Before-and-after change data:
——
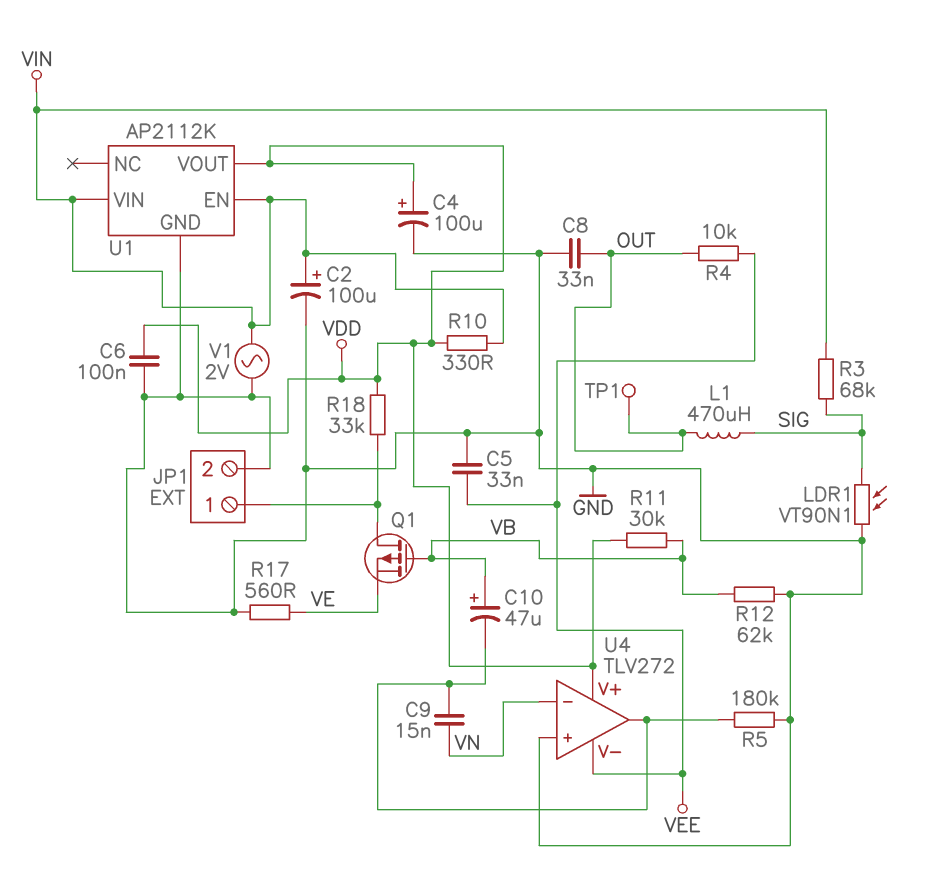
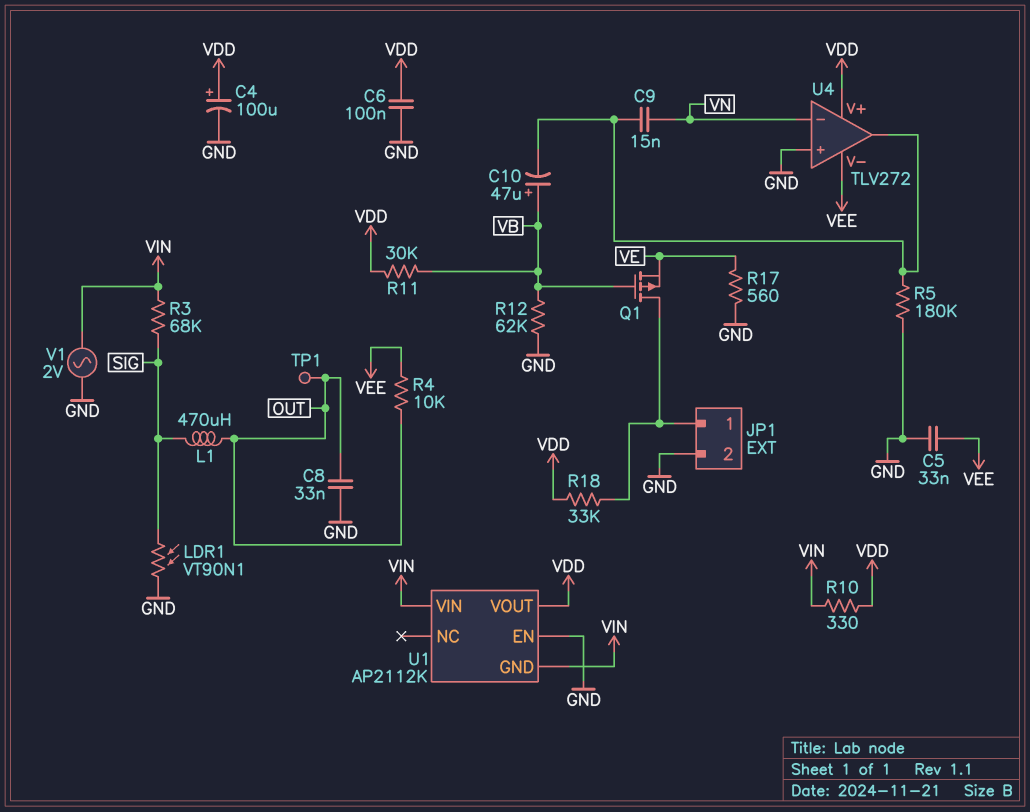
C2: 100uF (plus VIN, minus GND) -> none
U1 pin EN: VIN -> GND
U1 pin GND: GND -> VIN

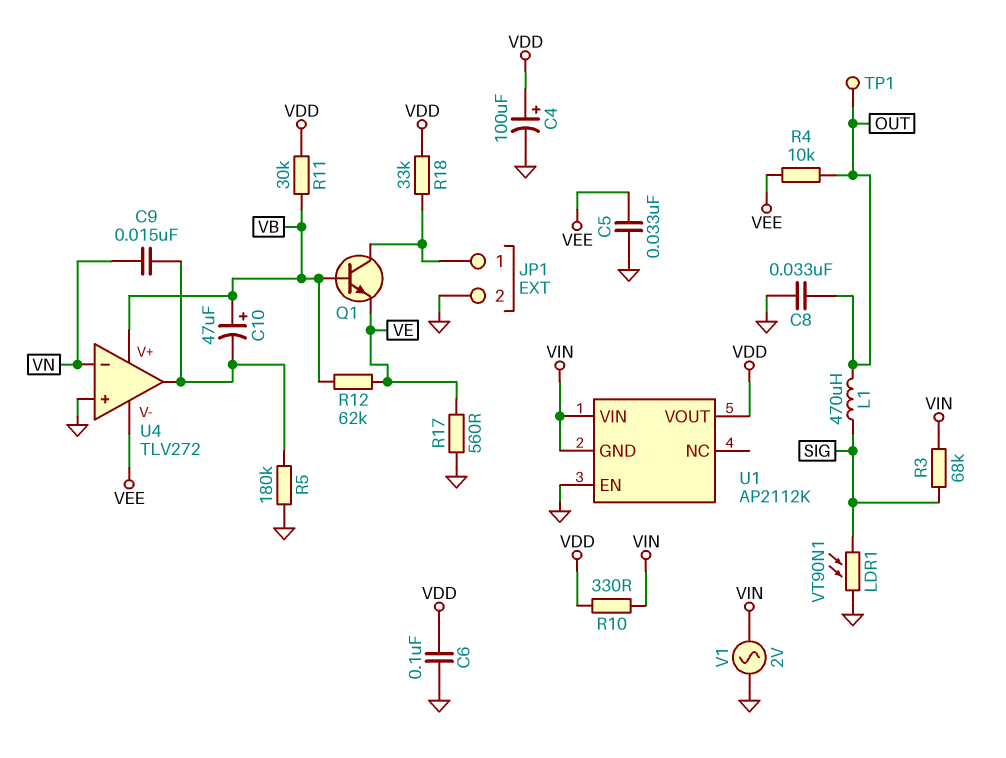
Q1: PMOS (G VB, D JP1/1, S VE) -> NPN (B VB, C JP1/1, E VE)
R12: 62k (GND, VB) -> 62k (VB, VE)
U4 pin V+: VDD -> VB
——
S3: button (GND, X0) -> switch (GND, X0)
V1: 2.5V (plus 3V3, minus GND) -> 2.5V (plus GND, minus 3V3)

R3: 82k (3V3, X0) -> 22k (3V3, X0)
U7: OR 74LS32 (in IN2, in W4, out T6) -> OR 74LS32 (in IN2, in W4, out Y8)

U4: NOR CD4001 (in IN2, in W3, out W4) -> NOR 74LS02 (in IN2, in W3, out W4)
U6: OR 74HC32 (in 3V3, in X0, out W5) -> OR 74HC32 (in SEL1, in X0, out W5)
——
## [Work instructions]
Please output exactly the lines between the one holding "V1: 2.5V (plus" and the one holding "U6: OR 74HC32" in the records above, inclusive, and nothing more.

## [Answer to this task]
V1: 2.5V (plus 3V3, minus GND) -> 2.5V (plus GND, minus 3V3)

R3: 82k (3V3, X0) -> 22k (3V3, X0)
U7: OR 74LS32 (in IN2, in W4, out T6) -> OR 74LS32 (in IN2, in W4, out Y8)

U4: NOR CD4001 (in IN2, in W3, out W4) -> NOR 74LS02 (in IN2, in W3, out W4)
U6: OR 74HC32 (in 3V3, in X0, out W5) -> OR 74HC32 (in SEL1, in X0, out W5)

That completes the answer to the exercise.